#### TASK REQUIREMENTS:
What is the number of lines in the listing below that include the string "pink"? Answer with that number alone.

#### EXTRACTED MATERIAL:
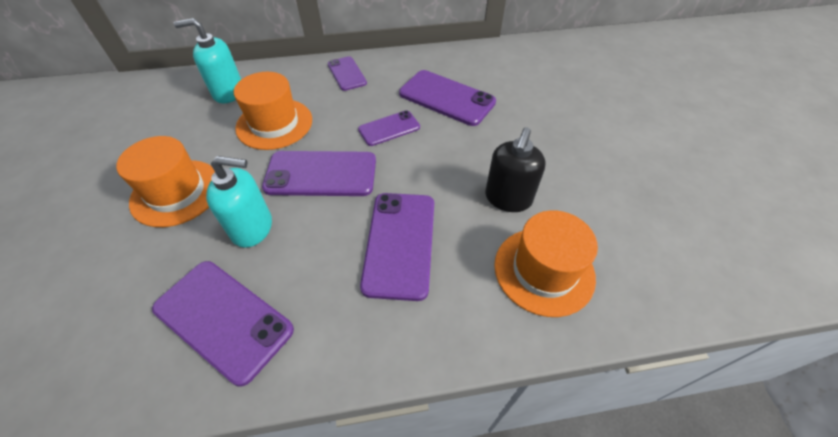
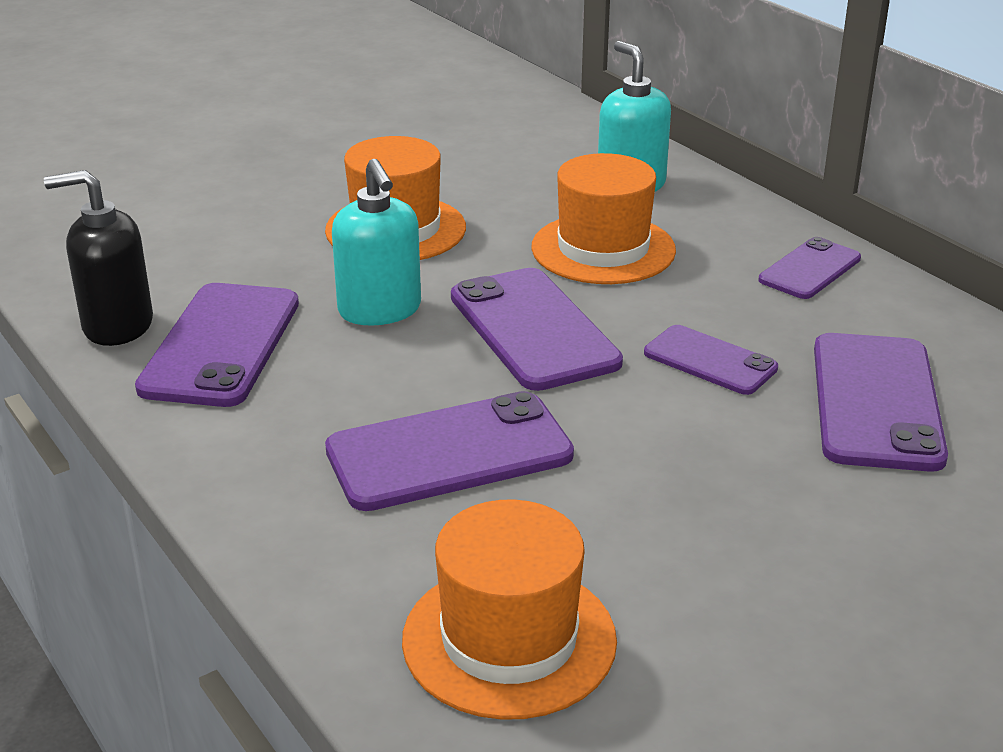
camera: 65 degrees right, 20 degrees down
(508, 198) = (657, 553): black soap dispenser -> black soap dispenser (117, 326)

--

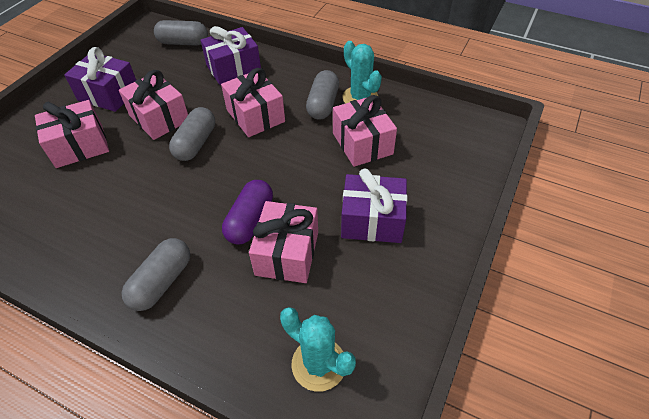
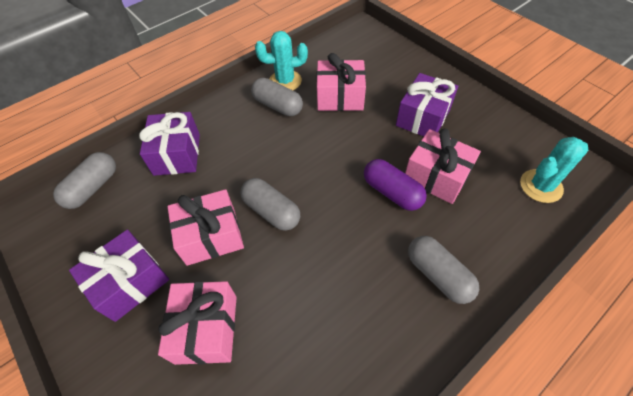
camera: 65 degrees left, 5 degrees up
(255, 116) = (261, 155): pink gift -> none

--

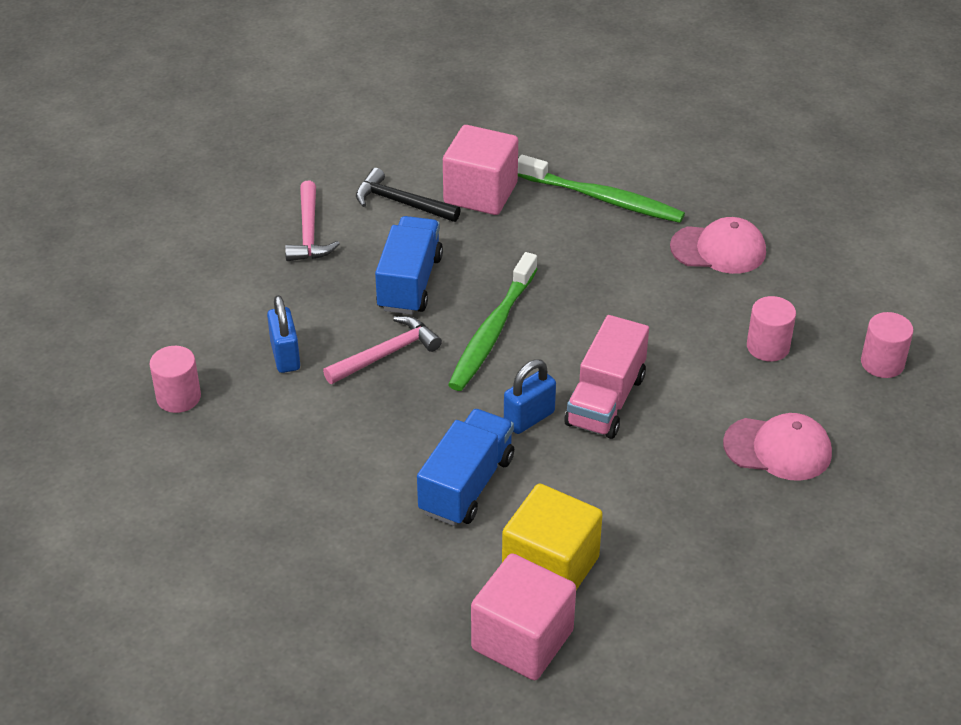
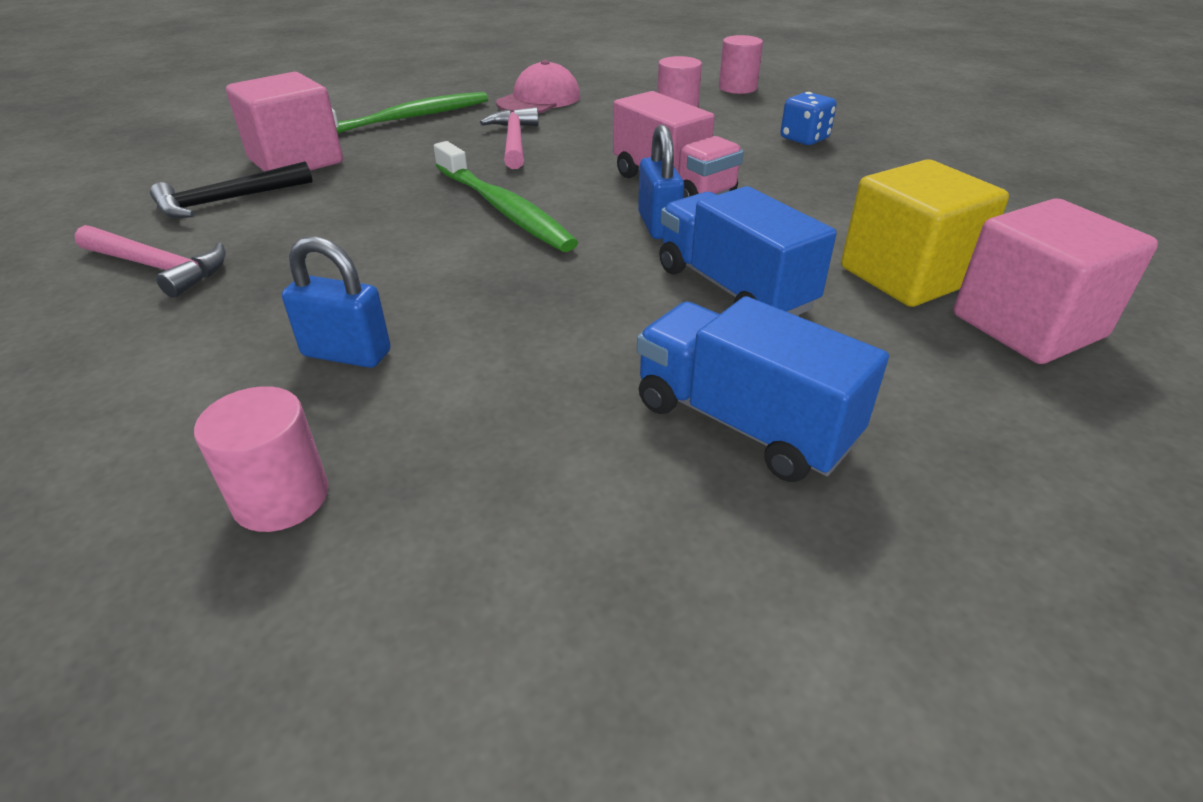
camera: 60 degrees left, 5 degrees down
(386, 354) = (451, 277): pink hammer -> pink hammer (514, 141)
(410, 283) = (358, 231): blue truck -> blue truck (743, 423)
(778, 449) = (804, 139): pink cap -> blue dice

#### RESPONSE FOR THIS EXERCISE:
3